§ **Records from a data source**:
══════

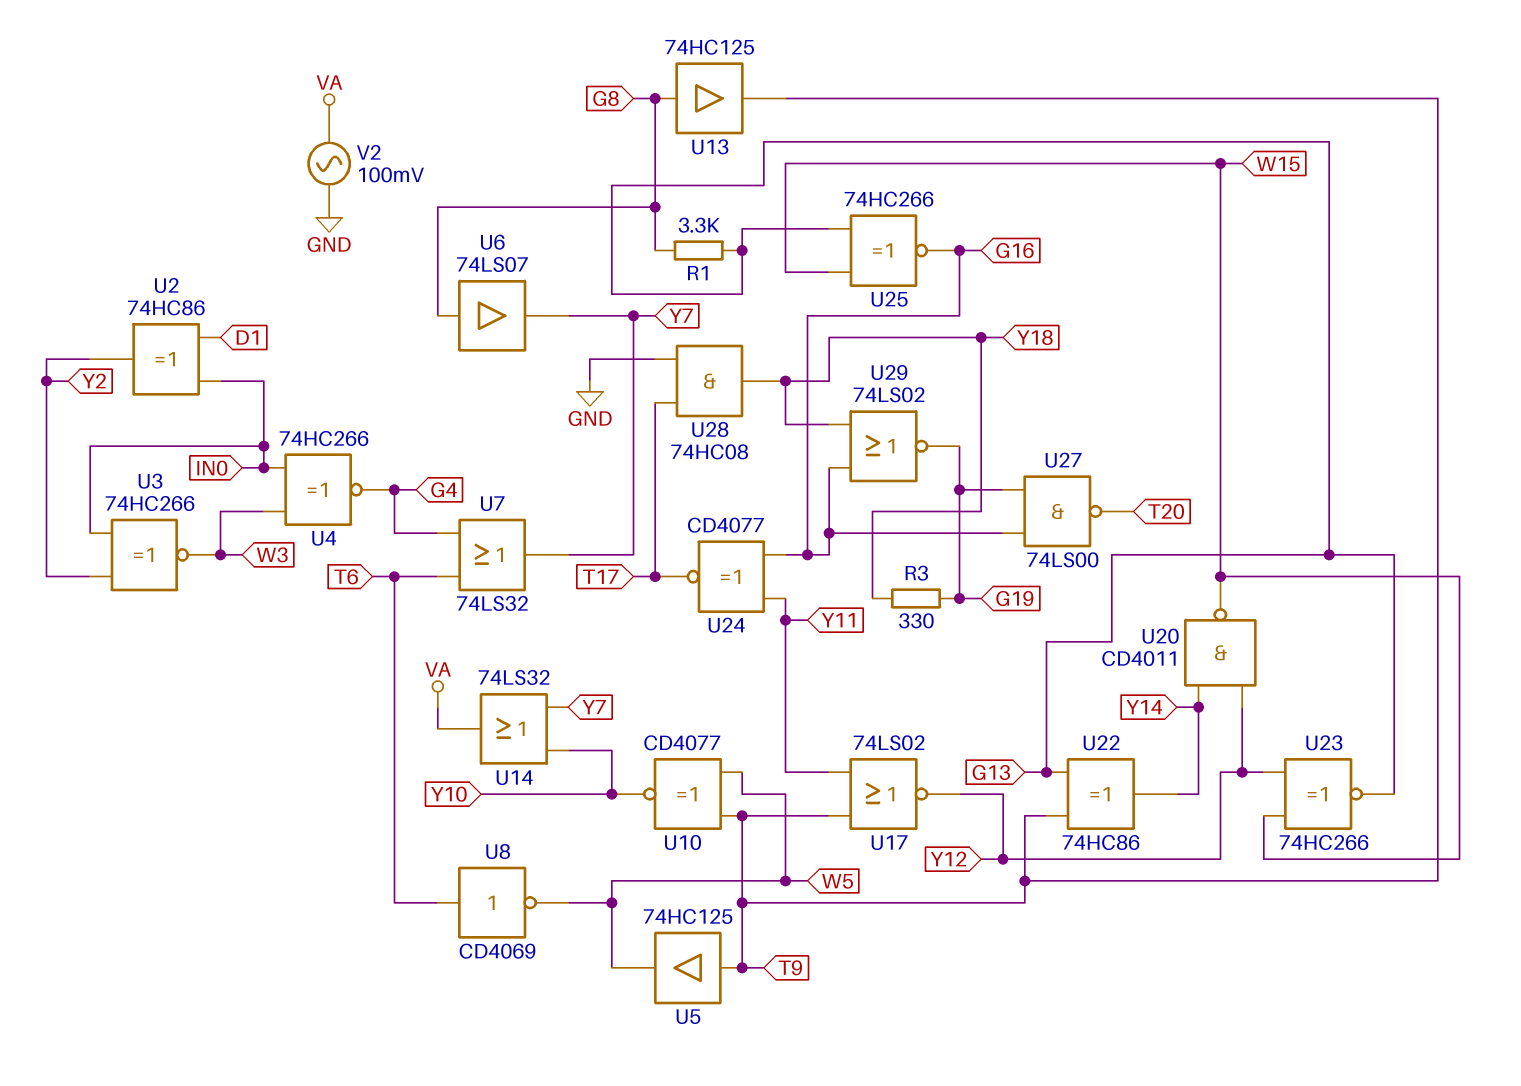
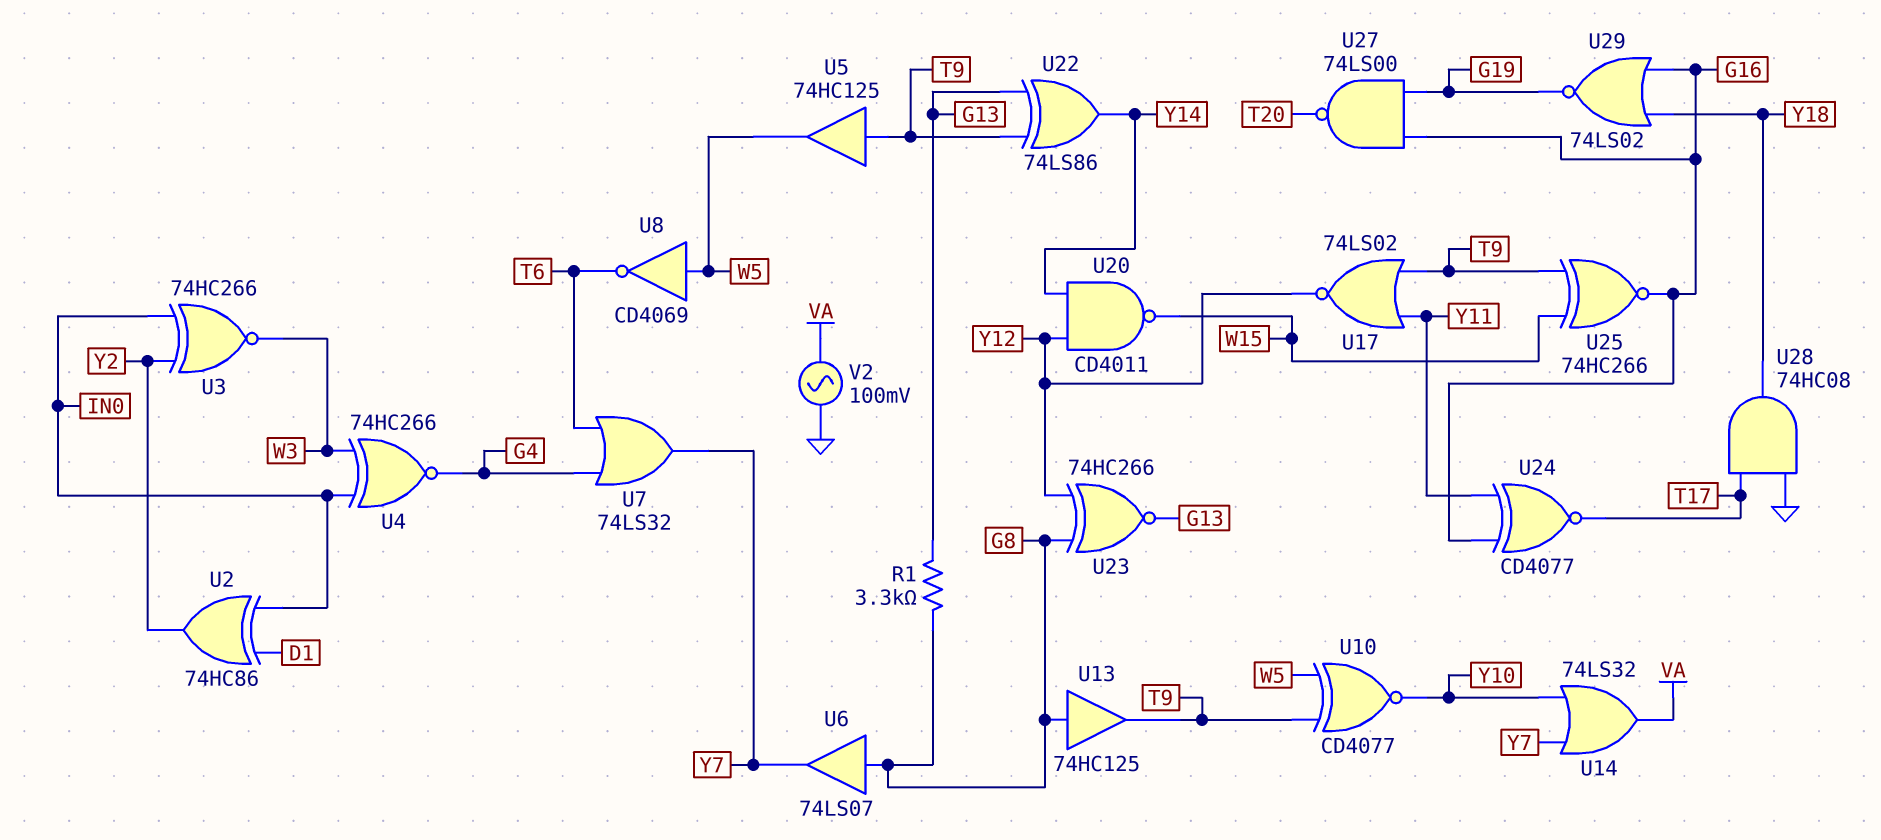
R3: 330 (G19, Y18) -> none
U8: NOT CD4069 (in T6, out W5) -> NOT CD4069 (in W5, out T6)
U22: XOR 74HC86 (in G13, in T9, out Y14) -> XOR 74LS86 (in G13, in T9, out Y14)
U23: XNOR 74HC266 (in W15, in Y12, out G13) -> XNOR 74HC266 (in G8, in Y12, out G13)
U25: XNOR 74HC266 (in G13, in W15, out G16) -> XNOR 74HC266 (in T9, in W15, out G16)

══════

§ **YOUR OBJECTIVE**:
Only the number is wanted: how many lines in the entries above contain the string "XNOR"?

§ **EXERCISE RESULT**:
2